Produce word for word the lines of the data below running from the one that has "purple carrot: 0 -> 1" to the one that has "black star: 2 -> 1", inclusive, and no others.
── Data for this exercise ──
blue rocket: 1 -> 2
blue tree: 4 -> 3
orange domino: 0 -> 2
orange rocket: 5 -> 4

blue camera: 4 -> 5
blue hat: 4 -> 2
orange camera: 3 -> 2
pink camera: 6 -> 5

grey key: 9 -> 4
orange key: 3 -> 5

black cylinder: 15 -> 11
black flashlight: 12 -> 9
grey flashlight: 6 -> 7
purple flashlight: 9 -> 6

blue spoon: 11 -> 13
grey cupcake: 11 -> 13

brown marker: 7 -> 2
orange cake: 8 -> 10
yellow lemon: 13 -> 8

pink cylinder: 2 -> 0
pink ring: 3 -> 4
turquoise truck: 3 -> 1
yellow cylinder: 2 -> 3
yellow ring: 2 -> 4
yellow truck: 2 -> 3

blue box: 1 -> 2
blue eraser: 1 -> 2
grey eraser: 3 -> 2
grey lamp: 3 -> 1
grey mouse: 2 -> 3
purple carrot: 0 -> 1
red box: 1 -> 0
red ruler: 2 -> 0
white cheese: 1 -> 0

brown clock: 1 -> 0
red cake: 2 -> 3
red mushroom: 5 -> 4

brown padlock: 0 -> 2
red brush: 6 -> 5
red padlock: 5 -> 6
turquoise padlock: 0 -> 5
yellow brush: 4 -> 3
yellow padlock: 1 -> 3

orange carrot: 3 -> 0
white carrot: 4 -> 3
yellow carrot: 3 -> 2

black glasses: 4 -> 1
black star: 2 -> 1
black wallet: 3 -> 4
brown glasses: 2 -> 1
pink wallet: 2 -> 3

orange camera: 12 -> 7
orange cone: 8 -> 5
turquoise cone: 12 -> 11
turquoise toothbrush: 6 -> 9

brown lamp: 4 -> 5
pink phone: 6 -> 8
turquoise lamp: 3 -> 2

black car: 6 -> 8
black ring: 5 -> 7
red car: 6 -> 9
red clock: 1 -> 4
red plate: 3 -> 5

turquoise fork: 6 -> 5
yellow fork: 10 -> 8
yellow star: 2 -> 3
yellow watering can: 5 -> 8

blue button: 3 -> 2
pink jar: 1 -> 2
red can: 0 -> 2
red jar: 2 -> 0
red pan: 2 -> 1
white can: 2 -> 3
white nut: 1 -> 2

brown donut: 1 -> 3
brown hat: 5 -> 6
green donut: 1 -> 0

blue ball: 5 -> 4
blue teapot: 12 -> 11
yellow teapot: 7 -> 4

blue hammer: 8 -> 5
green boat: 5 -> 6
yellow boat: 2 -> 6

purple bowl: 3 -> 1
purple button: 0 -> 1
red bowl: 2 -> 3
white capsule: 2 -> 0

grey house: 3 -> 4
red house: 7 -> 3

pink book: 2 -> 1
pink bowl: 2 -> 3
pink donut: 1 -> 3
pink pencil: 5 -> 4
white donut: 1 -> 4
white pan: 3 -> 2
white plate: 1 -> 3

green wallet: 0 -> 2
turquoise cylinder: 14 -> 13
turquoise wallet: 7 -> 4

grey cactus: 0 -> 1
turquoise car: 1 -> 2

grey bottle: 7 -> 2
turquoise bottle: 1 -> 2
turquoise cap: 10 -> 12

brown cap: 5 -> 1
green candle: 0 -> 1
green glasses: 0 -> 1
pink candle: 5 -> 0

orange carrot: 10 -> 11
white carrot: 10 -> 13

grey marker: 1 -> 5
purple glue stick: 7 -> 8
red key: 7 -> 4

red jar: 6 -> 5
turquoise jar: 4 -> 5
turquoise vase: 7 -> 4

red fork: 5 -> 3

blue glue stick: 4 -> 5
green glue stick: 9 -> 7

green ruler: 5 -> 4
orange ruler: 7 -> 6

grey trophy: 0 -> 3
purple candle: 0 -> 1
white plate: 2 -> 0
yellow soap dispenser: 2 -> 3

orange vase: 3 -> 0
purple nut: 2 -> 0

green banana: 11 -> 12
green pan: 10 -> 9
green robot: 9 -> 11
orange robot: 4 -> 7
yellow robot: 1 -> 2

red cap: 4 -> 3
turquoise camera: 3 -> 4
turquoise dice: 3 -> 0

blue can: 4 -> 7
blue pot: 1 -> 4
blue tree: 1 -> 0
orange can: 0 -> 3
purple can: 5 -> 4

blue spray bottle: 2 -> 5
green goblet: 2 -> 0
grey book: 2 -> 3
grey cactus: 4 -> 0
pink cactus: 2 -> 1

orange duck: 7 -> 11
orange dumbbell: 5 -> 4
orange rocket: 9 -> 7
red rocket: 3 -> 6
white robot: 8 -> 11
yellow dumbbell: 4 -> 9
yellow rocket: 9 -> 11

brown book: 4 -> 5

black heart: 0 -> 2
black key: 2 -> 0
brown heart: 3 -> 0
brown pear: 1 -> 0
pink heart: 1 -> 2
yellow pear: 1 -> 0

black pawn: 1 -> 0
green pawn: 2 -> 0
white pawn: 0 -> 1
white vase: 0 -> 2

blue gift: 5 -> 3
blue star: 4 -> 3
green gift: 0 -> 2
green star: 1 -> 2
───
» **Task answer**:
purple carrot: 0 -> 1
red box: 1 -> 0
red ruler: 2 -> 0
white cheese: 1 -> 0

brown clock: 1 -> 0
red cake: 2 -> 3
red mushroom: 5 -> 4

brown padlock: 0 -> 2
red brush: 6 -> 5
red padlock: 5 -> 6
turquoise padlock: 0 -> 5
yellow brush: 4 -> 3
yellow padlock: 1 -> 3

orange carrot: 3 -> 0
white carrot: 4 -> 3
yellow carrot: 3 -> 2

black glasses: 4 -> 1
black star: 2 -> 1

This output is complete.